__TASK PROMPT__
Your answer should consist of the lines in the following data that contain "plate".

__DATASET ENTRIES__

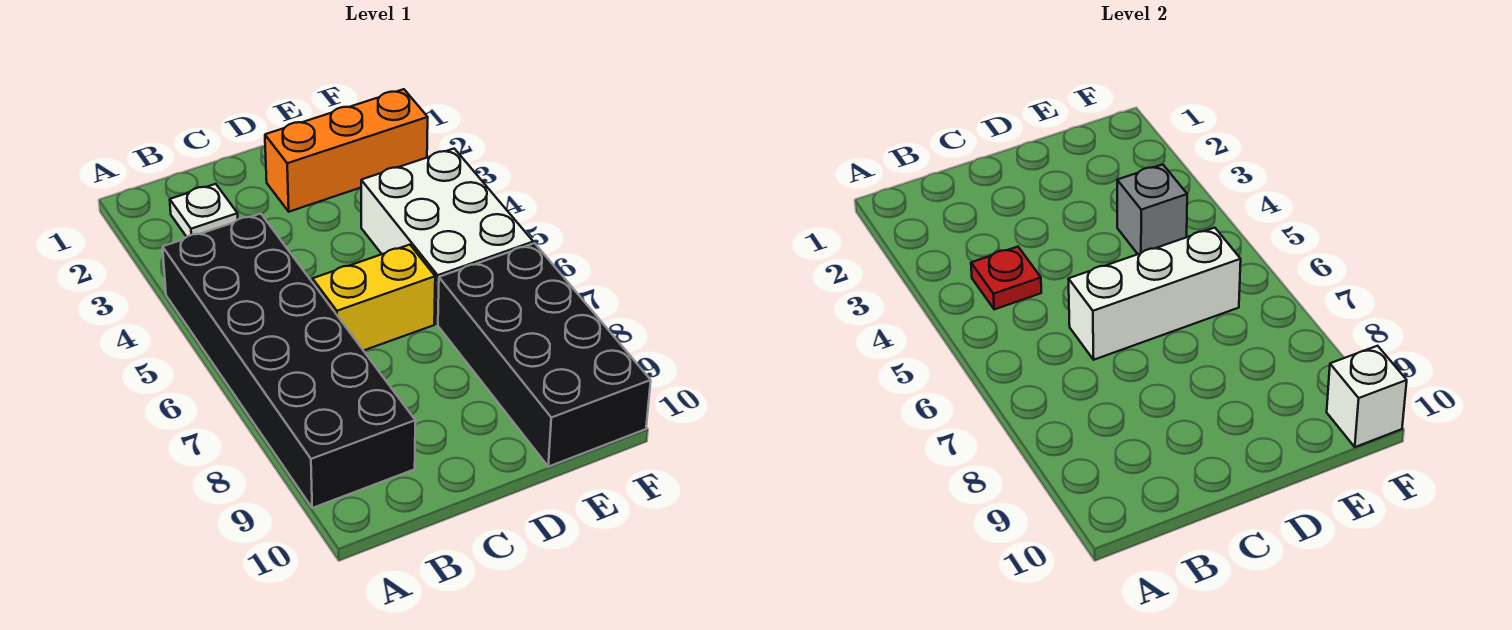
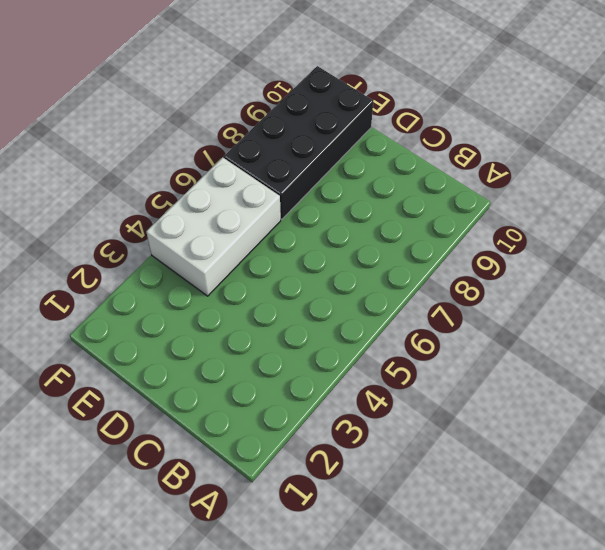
none -> black brick A4:B9 level 1
none -> white plate B2 level 1

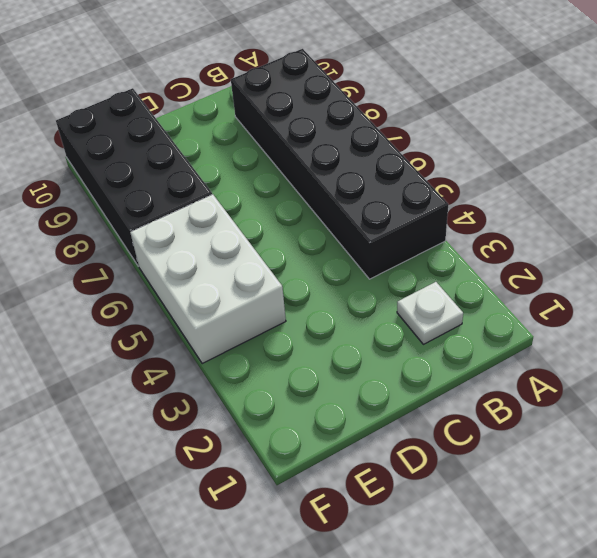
none -> yellow brick C6:D6 level 1
none -> orange brick D2:F2 level 1

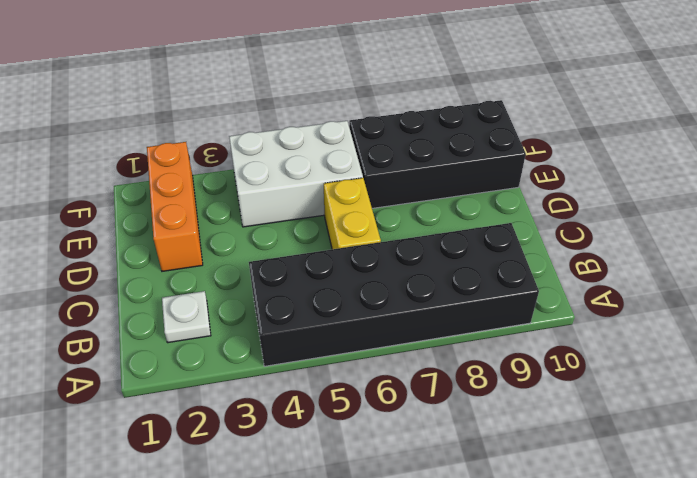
none -> red plate B4 level 2
none -> white brick C6:E6 level 2

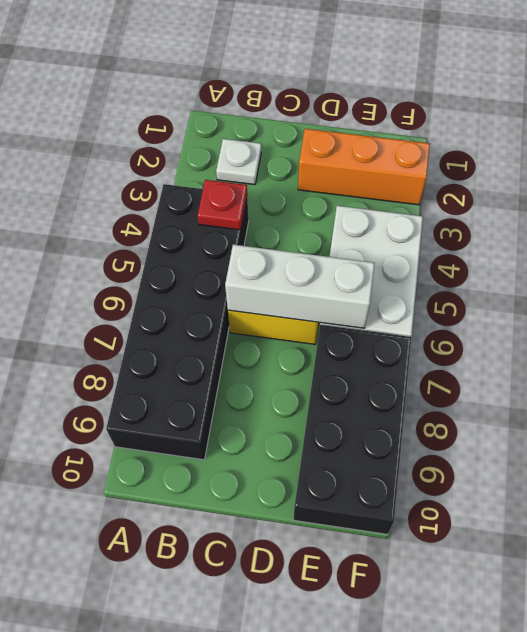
none -> grey brick E4 level 2
none -> white brick F10 level 2

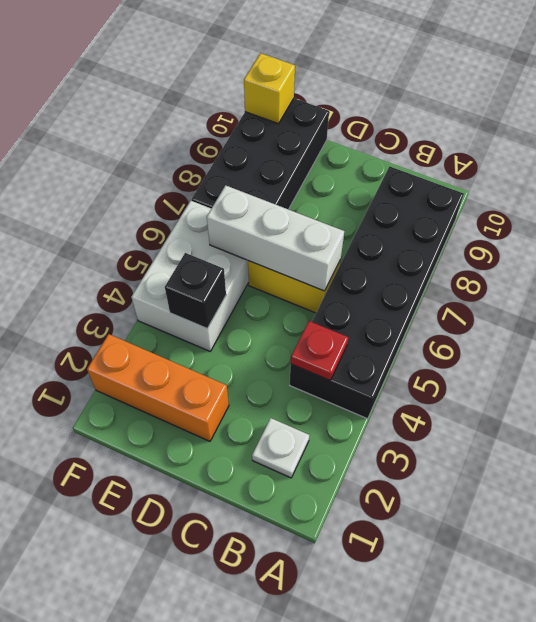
black brick E4 level 2 -> grey brick E4 level 2
yellow brick F10 level 2 -> white brick F10 level 2

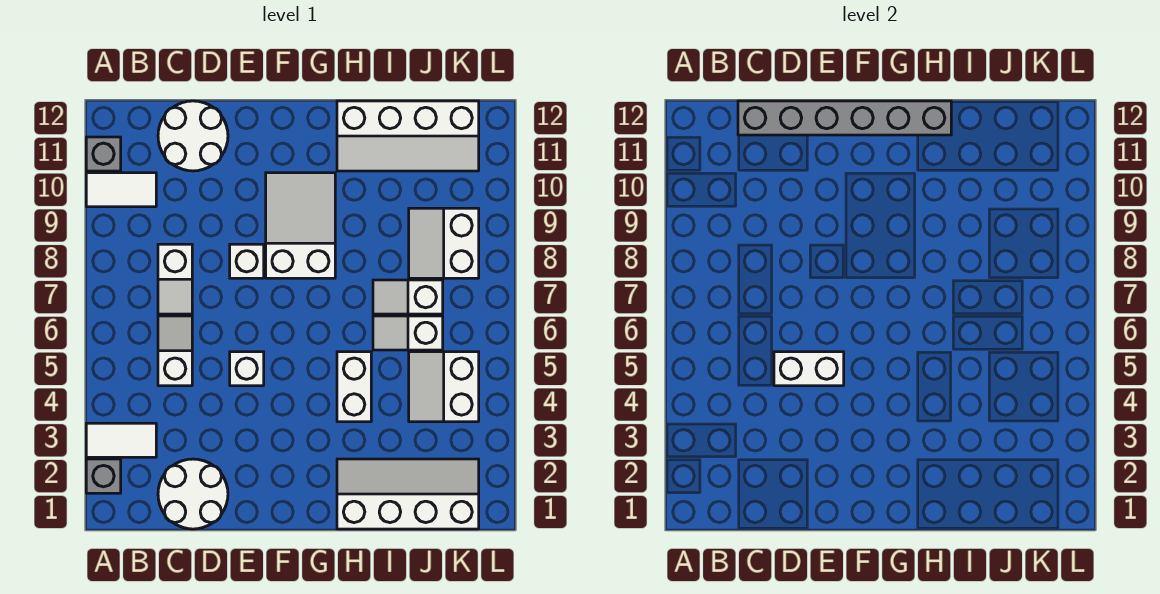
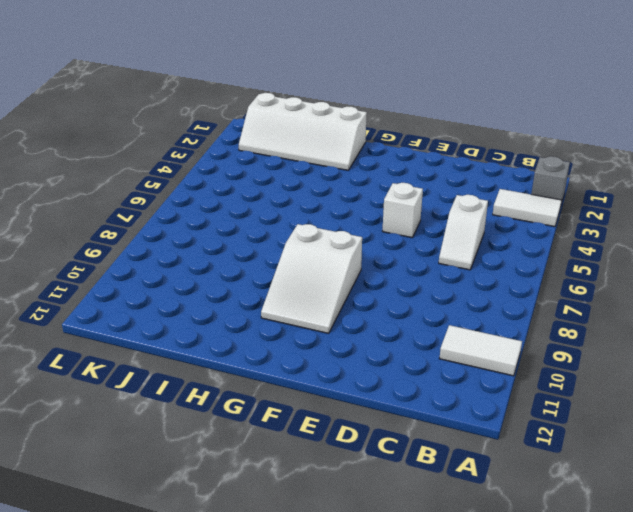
none -> grey brick A11 level 1
none -> white round brick C1:D2 level 1
none -> white slope C7:C8 level 1 top 8

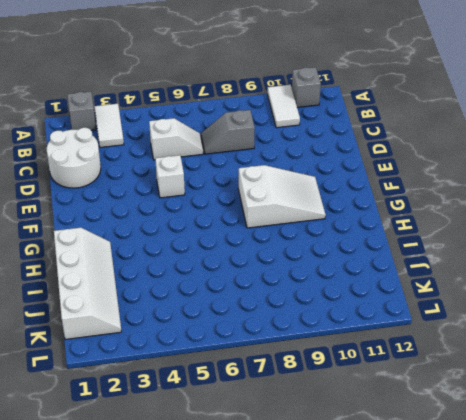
grey slope C7:C8 level 1 top 8 -> white slope C7:C8 level 1 top 8
none -> white round brick C11:D12 level 1
none -> white brick E8 level 1
none -> white brick H4:H5 level 1

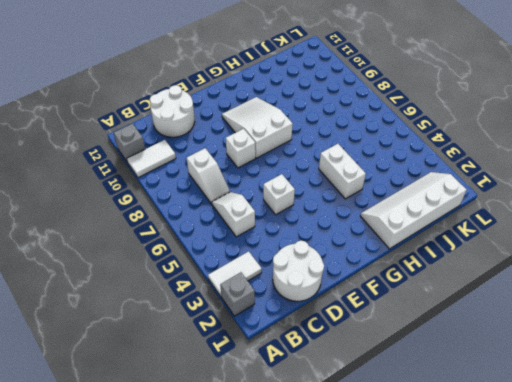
none -> white slope H11:K12 level 1 top 12
none -> white slope I6:J6 level 1 top J
none -> white slope I7:J7 level 1 top J

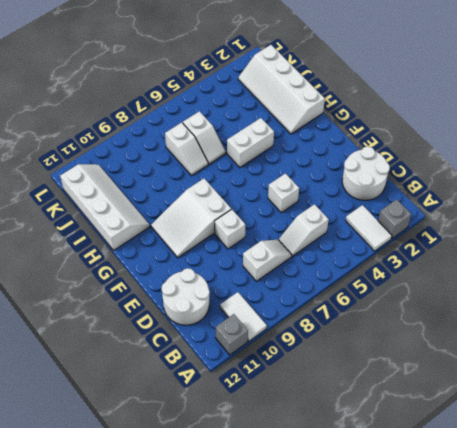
none -> white slope J4:K5 level 1 top K
none -> white slope J8:K9 level 1 top K
none -> grey brick C12:H12 level 2

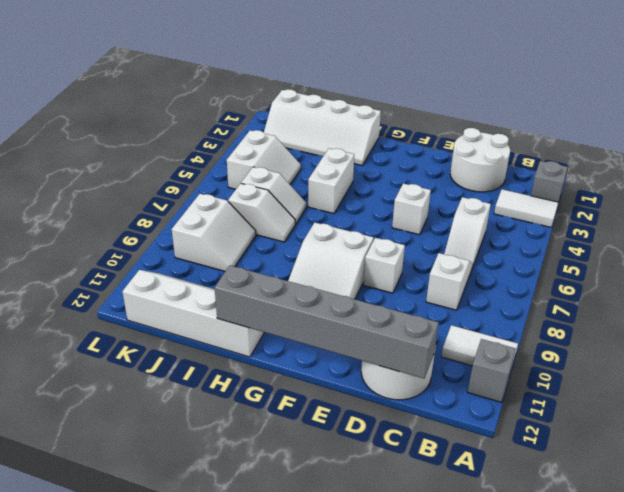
none -> white brick D5:E5 level 2

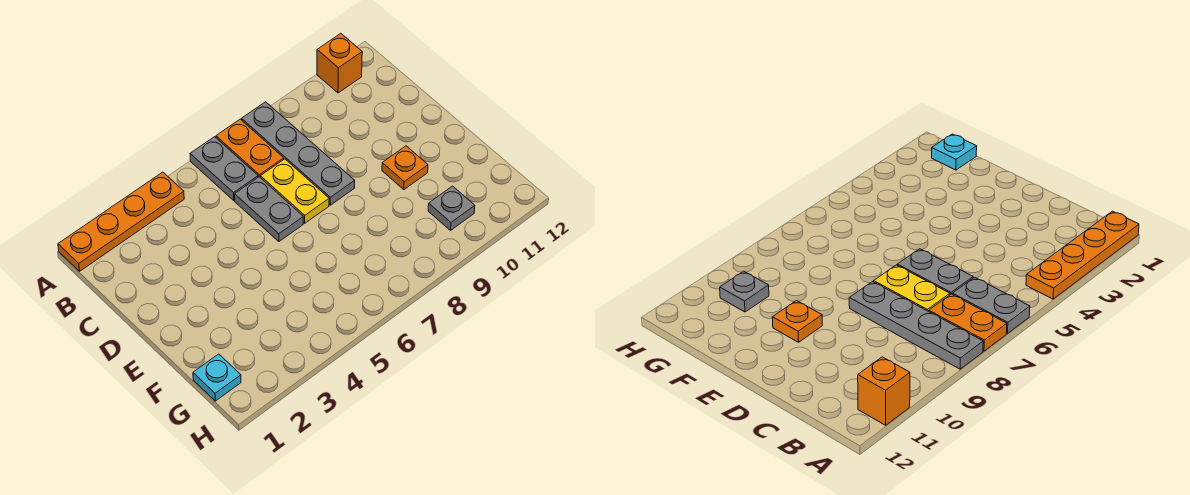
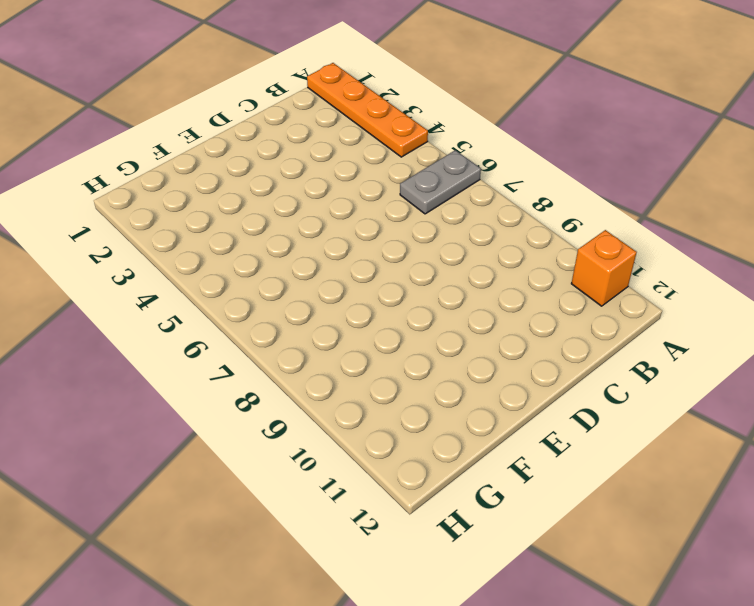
none -> orange plate A7:B7 level 1
none -> grey plate A8:D8 level 1

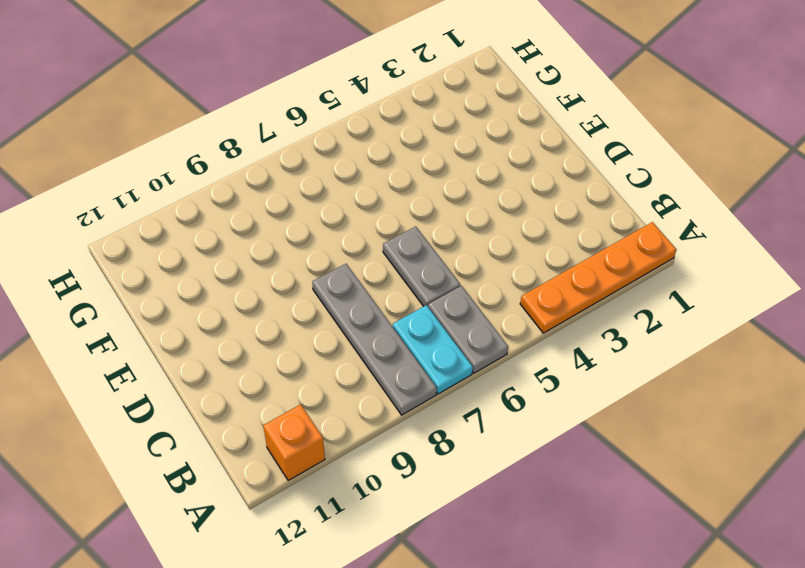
cyan plate A7:B7 level 1 -> orange plate A7:B7 level 1
none -> yellow plate C7:D7 level 1
none -> orange plate E10 level 1

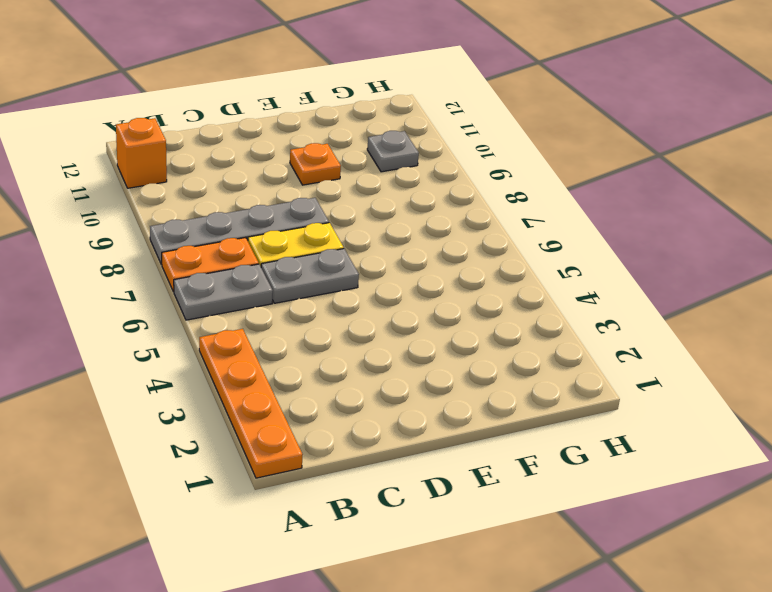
none -> cyan plate G1 level 1

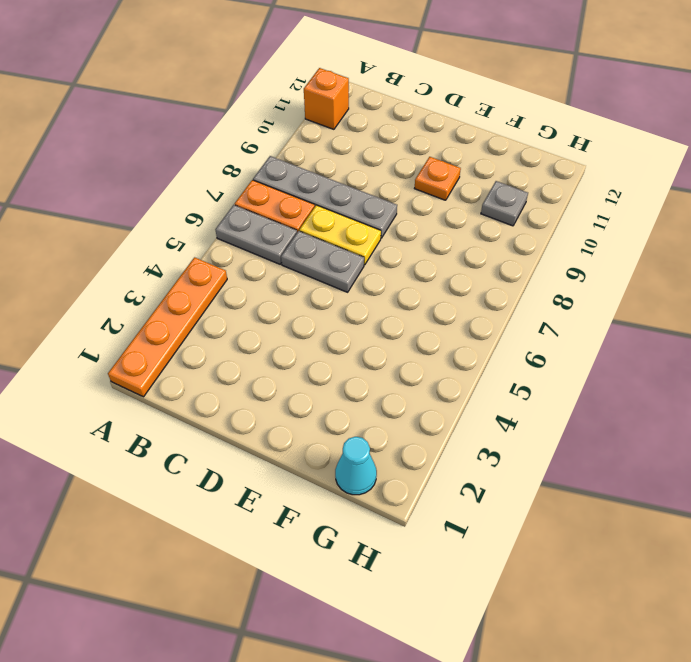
cyan cone G1 level 1 -> cyan plate G1 level 1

__YOUR SOLUTION__
none -> white plate B2 level 1
none -> red plate B4 level 2
none -> orange plate A7:B7 level 1
none -> grey plate A8:D8 level 1
cyan plate A7:B7 level 1 -> orange plate A7:B7 level 1
none -> yellow plate C7:D7 level 1
none -> orange plate E10 level 1
none -> cyan plate G1 level 1
cyan cone G1 level 1 -> cyan plate G1 level 1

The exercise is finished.